→ What to work on: From the entries below, return exactly the lines beginning at the one that contains "brown camera: 9 -> 8" and ending at the one that contains "green trophy: 0 -> 1", both of them included, and only those lines.

Top of Data under study

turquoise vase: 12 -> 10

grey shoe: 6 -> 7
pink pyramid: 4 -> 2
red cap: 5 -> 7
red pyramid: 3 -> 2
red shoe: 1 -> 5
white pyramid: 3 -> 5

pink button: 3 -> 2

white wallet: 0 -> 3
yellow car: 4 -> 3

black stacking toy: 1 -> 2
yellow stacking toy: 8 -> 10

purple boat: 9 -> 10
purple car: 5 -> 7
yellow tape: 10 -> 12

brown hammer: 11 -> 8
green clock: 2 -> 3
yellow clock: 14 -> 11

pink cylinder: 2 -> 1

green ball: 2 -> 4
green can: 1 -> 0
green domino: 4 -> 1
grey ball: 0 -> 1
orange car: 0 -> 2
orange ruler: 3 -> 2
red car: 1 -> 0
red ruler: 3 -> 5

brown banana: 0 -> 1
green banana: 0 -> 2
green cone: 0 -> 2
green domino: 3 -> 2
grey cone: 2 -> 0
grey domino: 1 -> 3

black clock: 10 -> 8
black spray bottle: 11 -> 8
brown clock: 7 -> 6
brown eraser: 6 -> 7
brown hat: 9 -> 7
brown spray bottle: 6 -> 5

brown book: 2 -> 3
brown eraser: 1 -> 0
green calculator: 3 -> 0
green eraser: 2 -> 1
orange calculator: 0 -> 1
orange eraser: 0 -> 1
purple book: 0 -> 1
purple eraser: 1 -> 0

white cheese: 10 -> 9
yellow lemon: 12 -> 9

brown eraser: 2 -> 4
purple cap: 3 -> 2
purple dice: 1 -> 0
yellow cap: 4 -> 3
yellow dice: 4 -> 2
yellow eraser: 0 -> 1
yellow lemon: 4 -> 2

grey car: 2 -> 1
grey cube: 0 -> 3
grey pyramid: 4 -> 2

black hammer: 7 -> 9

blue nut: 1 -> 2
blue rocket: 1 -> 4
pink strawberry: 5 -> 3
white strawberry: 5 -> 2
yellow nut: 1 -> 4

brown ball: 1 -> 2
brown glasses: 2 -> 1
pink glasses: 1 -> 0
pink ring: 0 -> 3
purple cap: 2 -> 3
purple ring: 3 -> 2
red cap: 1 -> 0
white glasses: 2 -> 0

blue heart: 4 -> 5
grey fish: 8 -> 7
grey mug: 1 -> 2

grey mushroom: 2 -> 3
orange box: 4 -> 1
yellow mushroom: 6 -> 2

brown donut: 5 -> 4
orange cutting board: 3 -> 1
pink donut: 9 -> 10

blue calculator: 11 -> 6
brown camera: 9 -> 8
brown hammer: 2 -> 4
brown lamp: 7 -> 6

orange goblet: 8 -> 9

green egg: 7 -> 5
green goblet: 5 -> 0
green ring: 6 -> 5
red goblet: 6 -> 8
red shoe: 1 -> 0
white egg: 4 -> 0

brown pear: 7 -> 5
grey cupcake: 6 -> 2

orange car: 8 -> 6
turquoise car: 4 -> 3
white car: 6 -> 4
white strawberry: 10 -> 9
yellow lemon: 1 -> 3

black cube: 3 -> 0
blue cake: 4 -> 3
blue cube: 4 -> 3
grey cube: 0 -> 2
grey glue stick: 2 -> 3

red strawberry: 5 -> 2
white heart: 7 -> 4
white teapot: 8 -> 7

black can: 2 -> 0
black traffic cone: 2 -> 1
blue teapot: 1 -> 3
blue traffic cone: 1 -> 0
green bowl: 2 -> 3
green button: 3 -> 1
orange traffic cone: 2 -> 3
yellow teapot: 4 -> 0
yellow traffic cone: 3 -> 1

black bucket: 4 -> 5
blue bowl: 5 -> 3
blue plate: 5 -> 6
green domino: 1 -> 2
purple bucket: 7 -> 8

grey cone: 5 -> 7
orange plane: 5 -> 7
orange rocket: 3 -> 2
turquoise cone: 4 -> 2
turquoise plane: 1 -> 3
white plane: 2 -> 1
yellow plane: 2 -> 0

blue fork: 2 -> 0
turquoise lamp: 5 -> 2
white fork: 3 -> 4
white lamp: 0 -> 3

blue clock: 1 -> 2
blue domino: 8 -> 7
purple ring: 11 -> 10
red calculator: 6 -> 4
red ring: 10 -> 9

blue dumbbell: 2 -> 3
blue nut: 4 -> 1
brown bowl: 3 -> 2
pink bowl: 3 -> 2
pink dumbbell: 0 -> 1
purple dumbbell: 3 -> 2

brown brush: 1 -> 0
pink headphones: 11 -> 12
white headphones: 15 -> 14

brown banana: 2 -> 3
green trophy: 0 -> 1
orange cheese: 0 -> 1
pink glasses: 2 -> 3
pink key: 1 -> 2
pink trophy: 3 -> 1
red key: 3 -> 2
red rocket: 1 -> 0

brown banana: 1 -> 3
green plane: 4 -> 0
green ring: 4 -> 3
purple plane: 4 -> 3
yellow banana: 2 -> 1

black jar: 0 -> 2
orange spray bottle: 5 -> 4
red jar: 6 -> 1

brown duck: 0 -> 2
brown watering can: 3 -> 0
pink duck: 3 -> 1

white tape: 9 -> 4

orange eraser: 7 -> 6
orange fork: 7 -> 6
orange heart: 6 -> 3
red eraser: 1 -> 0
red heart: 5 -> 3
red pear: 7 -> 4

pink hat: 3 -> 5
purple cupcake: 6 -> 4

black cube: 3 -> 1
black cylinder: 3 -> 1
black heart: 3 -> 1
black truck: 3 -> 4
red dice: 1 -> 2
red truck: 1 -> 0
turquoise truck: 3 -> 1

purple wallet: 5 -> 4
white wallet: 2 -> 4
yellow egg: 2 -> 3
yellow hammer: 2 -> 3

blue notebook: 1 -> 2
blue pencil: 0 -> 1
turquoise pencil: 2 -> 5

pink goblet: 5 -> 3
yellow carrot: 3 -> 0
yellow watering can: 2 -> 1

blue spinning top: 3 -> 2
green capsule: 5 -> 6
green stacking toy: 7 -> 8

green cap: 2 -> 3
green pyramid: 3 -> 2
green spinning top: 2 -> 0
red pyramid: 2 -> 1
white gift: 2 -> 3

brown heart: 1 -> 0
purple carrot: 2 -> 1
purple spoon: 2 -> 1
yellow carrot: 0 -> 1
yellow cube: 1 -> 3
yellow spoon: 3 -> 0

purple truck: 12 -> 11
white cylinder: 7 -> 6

Bottom of Data under study

→ Problem solution:
brown camera: 9 -> 8
brown hammer: 2 -> 4
brown lamp: 7 -> 6

orange goblet: 8 -> 9

green egg: 7 -> 5
green goblet: 5 -> 0
green ring: 6 -> 5
red goblet: 6 -> 8
red shoe: 1 -> 0
white egg: 4 -> 0

brown pear: 7 -> 5
grey cupcake: 6 -> 2

orange car: 8 -> 6
turquoise car: 4 -> 3
white car: 6 -> 4
white strawberry: 10 -> 9
yellow lemon: 1 -> 3

black cube: 3 -> 0
blue cake: 4 -> 3
blue cube: 4 -> 3
grey cube: 0 -> 2
grey glue stick: 2 -> 3

red strawberry: 5 -> 2
white heart: 7 -> 4
white teapot: 8 -> 7

black can: 2 -> 0
black traffic cone: 2 -> 1
blue teapot: 1 -> 3
blue traffic cone: 1 -> 0
green bowl: 2 -> 3
green button: 3 -> 1
orange traffic cone: 2 -> 3
yellow teapot: 4 -> 0
yellow traffic cone: 3 -> 1

black bucket: 4 -> 5
blue bowl: 5 -> 3
blue plate: 5 -> 6
green domino: 1 -> 2
purple bucket: 7 -> 8

grey cone: 5 -> 7
orange plane: 5 -> 7
orange rocket: 3 -> 2
turquoise cone: 4 -> 2
turquoise plane: 1 -> 3
white plane: 2 -> 1
yellow plane: 2 -> 0

blue fork: 2 -> 0
turquoise lamp: 5 -> 2
white fork: 3 -> 4
white lamp: 0 -> 3

blue clock: 1 -> 2
blue domino: 8 -> 7
purple ring: 11 -> 10
red calculator: 6 -> 4
red ring: 10 -> 9

blue dumbbell: 2 -> 3
blue nut: 4 -> 1
brown bowl: 3 -> 2
pink bowl: 3 -> 2
pink dumbbell: 0 -> 1
purple dumbbell: 3 -> 2

brown brush: 1 -> 0
pink headphones: 11 -> 12
white headphones: 15 -> 14

brown banana: 2 -> 3
green trophy: 0 -> 1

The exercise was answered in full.